> **PROBLEM STATEMENT**
Once you find the line with "SP4: speaker 32R" in the data that follows, repeat it and every line after it exactly, through the line with "C10: 680uF (GND, N9)".
• • •
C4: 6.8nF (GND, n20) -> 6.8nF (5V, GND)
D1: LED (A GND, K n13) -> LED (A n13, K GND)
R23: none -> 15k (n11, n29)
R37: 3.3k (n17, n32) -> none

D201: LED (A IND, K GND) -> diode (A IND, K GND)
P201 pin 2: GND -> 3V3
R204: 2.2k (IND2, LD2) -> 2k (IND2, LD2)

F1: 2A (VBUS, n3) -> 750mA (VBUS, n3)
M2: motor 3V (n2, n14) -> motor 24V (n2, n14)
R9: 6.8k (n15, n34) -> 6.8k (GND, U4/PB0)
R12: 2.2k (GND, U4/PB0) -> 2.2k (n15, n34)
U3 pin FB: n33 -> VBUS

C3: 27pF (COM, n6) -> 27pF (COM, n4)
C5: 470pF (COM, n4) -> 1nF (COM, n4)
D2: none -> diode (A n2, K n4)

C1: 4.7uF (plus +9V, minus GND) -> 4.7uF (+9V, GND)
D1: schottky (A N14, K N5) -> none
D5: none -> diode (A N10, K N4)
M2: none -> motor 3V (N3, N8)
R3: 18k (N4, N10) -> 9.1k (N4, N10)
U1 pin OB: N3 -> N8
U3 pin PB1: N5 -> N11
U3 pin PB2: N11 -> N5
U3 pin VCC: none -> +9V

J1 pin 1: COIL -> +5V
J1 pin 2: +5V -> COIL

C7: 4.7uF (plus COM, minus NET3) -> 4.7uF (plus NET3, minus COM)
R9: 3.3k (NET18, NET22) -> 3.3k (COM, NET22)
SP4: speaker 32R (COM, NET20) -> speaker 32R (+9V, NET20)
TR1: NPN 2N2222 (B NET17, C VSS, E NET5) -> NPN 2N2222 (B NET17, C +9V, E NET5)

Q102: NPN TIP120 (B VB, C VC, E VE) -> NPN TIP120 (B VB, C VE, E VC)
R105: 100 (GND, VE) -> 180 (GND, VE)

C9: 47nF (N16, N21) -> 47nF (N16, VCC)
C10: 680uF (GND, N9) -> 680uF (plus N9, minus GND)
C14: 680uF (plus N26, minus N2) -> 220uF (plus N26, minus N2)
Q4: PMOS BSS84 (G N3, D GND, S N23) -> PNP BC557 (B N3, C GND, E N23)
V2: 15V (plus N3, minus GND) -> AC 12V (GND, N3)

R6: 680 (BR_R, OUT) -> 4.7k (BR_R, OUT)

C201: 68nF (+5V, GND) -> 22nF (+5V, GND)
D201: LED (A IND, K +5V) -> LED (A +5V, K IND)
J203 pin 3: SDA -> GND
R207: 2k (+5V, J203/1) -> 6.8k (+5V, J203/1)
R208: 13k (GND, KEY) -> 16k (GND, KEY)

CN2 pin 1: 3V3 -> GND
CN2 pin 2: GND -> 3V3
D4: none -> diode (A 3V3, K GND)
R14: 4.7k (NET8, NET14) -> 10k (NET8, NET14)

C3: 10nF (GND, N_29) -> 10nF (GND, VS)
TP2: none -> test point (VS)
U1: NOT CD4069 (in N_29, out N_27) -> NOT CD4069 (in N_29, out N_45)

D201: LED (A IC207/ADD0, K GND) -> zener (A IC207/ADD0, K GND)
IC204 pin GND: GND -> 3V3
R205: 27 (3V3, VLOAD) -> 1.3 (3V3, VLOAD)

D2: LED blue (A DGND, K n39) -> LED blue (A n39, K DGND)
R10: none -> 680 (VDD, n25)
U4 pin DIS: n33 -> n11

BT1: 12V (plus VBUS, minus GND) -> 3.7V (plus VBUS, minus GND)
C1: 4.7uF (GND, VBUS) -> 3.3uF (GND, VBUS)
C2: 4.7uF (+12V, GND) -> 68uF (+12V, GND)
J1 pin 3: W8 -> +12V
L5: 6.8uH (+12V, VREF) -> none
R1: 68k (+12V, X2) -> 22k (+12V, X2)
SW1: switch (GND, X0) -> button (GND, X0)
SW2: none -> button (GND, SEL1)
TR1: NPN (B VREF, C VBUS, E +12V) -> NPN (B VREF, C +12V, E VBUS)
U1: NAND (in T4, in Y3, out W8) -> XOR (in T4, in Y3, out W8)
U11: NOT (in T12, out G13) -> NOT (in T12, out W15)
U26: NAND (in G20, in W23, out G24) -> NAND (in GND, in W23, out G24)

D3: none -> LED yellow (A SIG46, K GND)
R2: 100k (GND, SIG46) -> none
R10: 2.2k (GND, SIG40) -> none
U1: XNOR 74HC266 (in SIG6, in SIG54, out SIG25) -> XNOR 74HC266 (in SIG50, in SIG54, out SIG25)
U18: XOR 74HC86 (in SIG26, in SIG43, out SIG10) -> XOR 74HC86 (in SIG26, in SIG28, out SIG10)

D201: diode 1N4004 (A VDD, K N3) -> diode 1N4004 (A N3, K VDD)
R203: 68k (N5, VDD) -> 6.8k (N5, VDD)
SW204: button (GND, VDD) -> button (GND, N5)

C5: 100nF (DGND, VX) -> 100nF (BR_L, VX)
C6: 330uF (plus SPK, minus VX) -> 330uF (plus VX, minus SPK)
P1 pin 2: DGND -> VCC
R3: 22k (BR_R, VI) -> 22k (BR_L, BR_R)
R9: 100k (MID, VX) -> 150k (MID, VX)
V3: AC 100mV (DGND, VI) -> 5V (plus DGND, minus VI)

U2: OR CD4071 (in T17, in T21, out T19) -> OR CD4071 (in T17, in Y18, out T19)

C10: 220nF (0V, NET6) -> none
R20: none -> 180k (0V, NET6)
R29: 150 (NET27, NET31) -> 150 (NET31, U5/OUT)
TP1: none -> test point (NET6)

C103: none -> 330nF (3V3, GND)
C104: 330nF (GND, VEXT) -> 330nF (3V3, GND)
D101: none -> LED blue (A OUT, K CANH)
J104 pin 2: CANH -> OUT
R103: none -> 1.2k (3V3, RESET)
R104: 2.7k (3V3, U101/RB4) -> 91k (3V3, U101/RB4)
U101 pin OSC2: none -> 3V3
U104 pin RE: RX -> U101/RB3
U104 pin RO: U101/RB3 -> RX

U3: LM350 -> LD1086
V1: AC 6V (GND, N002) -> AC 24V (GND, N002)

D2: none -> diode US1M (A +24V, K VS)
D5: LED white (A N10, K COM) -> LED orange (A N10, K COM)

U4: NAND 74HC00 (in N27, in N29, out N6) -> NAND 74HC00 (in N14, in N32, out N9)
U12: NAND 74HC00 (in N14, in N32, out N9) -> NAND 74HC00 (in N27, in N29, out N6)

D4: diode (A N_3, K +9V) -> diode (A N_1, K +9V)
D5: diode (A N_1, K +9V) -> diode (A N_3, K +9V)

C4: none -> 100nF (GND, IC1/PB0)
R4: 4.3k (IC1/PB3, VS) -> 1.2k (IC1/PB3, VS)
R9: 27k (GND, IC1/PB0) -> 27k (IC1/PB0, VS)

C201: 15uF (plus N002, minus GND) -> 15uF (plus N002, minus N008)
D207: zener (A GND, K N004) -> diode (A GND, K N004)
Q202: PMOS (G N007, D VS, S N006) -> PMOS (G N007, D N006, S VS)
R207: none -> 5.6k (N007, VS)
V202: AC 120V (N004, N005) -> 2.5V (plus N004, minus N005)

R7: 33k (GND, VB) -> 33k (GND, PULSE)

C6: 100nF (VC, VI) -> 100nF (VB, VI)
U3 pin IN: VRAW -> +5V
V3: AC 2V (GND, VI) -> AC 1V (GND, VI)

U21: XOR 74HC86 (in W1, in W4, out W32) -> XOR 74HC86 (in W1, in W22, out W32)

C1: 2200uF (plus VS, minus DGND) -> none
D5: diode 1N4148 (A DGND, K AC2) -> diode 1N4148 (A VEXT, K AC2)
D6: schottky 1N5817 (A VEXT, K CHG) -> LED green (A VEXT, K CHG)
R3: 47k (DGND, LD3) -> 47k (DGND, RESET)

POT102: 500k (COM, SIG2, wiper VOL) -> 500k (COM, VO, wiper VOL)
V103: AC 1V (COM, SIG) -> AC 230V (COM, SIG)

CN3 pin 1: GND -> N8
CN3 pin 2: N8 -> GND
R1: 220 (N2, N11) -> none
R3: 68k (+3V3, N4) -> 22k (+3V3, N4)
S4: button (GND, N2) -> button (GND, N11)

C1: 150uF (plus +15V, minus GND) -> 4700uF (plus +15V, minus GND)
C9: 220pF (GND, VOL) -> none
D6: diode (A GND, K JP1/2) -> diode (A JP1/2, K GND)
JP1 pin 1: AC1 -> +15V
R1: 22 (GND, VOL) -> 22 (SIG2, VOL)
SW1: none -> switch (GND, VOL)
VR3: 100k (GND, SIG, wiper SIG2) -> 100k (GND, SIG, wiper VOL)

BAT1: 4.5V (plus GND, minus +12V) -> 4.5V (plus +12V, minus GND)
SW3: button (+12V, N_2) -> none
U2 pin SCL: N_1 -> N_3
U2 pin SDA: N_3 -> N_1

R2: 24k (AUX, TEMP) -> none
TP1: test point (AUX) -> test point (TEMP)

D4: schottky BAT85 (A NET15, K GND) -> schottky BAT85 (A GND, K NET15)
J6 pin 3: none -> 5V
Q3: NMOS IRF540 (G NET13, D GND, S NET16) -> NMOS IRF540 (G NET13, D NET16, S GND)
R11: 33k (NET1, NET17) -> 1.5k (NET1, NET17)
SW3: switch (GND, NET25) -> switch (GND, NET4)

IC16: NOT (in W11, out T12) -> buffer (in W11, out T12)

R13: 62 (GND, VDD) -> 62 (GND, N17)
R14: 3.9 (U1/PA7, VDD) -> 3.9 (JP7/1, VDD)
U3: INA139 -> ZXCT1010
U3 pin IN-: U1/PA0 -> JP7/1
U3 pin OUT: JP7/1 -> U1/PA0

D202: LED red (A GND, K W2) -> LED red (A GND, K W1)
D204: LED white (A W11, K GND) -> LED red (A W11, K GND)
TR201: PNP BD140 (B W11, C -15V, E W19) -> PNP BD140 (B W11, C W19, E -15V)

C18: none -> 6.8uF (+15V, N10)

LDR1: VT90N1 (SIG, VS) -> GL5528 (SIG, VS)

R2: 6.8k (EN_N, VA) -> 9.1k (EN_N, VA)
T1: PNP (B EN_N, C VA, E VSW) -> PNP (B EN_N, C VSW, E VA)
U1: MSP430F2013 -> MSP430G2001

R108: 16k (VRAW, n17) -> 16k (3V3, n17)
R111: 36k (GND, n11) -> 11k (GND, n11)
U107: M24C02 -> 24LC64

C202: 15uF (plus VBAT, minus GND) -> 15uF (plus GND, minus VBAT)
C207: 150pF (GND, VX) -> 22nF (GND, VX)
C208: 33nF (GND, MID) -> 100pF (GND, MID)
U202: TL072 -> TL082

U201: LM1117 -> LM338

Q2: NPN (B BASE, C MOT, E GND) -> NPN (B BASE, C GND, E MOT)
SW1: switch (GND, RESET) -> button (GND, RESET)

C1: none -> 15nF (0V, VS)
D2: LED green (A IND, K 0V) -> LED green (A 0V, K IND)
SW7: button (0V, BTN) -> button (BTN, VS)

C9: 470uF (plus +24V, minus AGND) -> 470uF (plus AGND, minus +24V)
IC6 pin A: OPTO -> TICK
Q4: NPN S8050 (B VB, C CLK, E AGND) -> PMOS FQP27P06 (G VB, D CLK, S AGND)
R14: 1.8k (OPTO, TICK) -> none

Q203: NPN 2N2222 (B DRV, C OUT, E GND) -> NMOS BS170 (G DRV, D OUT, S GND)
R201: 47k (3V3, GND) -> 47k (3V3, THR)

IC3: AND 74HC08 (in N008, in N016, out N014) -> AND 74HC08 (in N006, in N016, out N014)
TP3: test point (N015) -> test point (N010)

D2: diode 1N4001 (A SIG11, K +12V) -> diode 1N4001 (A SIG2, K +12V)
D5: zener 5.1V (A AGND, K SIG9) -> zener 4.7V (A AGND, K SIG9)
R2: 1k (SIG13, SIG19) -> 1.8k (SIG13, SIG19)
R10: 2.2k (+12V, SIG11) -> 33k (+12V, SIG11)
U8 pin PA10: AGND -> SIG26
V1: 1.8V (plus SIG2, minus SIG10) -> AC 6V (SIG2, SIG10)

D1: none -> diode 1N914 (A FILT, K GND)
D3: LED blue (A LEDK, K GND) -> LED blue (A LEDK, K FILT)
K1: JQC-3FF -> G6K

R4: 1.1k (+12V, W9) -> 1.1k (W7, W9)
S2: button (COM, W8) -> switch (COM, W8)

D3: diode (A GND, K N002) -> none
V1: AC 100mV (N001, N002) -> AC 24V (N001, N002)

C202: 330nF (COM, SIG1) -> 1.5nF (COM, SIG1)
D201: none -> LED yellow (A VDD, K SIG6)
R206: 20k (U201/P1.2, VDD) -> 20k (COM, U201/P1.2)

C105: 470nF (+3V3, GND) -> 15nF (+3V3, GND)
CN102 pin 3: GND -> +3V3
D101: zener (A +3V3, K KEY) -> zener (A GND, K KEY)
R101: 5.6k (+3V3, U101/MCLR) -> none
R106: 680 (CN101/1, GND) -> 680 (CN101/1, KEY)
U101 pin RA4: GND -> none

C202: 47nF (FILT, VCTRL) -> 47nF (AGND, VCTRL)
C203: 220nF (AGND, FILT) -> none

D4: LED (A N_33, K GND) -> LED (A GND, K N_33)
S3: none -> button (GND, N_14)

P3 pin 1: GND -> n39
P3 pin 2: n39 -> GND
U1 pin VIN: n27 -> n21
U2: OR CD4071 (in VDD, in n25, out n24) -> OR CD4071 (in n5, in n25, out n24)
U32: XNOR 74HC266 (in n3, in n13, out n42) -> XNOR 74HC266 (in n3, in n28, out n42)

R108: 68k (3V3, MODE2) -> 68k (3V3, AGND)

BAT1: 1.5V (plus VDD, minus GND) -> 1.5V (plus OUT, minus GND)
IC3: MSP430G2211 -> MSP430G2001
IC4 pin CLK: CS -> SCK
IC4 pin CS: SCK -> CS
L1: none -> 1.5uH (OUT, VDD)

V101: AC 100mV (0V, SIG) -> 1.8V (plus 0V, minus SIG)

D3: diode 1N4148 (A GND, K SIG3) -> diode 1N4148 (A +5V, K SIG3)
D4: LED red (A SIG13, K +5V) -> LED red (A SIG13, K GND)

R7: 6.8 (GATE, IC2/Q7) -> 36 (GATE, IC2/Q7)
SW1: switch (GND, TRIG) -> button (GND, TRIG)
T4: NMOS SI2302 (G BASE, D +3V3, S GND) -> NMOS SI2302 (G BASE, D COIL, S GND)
• • •
> **YOUR SOLUTION**
SP4: speaker 32R (COM, NET20) -> speaker 32R (+9V, NET20)
TR1: NPN 2N2222 (B NET17, C VSS, E NET5) -> NPN 2N2222 (B NET17, C +9V, E NET5)

Q102: NPN TIP120 (B VB, C VC, E VE) -> NPN TIP120 (B VB, C VE, E VC)
R105: 100 (GND, VE) -> 180 (GND, VE)

C9: 47nF (N16, N21) -> 47nF (N16, VCC)
C10: 680uF (GND, N9) -> 680uF (plus N9, minus GND)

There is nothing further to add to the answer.